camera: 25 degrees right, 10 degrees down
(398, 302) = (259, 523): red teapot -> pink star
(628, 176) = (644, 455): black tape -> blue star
---
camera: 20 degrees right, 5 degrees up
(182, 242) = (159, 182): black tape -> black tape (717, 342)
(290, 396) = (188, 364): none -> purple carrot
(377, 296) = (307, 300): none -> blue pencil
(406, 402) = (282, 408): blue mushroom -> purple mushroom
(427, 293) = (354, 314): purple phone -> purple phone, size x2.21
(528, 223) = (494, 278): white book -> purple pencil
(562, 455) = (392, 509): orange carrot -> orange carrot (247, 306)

_THE PROBLEM_
Lines to set down from above: the line with "(406, 402) = (282, 408): blue", the line with "(562, 455) = (392, 509): orange", and every line between, each exactly as written.

_RESPONSE BOX_
(406, 402) = (282, 408): blue mushroom -> purple mushroom
(427, 293) = (354, 314): purple phone -> purple phone, size x2.21
(528, 223) = (494, 278): white book -> purple pencil
(562, 455) = (392, 509): orange carrot -> orange carrot (247, 306)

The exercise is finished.